— Start —

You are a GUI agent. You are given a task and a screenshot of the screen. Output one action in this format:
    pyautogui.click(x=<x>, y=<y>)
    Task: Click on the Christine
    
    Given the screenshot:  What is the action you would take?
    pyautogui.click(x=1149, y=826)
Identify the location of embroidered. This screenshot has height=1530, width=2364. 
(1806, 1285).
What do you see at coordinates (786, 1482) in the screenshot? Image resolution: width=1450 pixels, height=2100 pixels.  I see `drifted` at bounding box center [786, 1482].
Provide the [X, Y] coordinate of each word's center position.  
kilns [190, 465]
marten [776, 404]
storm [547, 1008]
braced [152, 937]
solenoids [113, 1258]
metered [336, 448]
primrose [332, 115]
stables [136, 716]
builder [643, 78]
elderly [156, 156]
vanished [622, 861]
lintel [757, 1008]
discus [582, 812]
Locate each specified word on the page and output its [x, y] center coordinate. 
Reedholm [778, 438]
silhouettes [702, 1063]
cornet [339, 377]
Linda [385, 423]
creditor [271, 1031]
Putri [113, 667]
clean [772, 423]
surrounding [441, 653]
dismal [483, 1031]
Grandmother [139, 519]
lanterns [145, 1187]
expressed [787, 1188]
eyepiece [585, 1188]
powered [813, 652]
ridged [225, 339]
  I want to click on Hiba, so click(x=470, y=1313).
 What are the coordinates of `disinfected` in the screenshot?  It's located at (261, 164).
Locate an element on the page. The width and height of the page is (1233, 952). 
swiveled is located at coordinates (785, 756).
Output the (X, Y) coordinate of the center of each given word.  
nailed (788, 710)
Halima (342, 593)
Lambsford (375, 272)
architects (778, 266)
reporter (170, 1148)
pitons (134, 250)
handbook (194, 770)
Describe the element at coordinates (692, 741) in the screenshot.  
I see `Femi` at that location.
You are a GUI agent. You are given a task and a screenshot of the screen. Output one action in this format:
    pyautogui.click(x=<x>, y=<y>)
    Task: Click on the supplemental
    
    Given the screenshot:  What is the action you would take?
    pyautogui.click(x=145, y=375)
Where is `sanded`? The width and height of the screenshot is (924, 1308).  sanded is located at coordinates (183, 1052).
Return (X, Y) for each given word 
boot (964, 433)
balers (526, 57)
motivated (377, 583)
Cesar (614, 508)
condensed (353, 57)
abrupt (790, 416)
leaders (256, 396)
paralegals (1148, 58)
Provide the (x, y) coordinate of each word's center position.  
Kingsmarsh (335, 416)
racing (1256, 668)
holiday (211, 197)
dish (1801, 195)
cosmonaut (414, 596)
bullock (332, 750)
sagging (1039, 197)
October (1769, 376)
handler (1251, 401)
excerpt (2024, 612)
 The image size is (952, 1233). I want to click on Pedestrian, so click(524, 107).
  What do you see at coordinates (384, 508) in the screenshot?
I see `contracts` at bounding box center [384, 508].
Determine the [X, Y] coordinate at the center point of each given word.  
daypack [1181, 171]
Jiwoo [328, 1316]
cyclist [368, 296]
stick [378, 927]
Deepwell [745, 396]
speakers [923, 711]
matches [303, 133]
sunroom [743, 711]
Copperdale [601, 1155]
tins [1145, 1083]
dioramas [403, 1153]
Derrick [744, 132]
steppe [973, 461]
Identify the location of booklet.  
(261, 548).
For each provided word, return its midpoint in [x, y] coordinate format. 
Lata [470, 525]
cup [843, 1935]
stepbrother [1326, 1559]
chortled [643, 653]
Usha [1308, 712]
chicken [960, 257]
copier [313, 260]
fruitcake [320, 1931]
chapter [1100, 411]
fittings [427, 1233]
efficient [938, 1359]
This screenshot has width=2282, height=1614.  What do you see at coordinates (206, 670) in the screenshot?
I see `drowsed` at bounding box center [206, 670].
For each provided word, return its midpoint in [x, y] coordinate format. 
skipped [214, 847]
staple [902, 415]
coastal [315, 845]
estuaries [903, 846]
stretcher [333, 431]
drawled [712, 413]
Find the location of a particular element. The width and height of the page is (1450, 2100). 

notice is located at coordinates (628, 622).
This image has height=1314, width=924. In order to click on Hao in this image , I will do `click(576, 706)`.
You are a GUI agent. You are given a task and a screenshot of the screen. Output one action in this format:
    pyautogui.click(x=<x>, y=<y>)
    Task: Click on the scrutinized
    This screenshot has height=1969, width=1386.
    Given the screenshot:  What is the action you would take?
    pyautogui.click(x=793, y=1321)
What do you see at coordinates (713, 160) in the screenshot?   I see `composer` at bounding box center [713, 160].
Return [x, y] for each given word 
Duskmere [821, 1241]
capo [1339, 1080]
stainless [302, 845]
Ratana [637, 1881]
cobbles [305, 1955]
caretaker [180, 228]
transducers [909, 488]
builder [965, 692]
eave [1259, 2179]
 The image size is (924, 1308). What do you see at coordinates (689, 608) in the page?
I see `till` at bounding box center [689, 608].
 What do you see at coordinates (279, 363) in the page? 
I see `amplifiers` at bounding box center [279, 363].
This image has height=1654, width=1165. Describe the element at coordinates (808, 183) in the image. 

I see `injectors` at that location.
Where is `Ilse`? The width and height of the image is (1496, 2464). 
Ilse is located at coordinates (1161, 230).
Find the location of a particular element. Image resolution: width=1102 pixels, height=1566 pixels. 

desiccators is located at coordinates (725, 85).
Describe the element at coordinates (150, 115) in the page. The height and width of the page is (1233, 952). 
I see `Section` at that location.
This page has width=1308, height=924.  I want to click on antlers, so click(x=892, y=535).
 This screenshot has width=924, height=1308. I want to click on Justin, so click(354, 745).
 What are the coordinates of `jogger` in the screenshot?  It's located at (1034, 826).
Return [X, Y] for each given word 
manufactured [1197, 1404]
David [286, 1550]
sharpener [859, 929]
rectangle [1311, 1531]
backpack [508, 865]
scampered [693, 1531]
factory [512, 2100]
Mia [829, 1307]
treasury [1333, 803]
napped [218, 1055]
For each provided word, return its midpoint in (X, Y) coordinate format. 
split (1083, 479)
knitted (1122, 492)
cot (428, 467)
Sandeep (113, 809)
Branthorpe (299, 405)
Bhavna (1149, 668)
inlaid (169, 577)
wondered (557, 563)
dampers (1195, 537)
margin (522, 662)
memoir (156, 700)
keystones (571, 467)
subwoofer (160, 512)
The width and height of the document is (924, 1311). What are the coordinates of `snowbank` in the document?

— End —

• **GIVEN EXERCISE**:
Please count how many lines in the listing above contain the string "located" and reply with only that number.

• **SOLUTION TO THIS TASK**:
7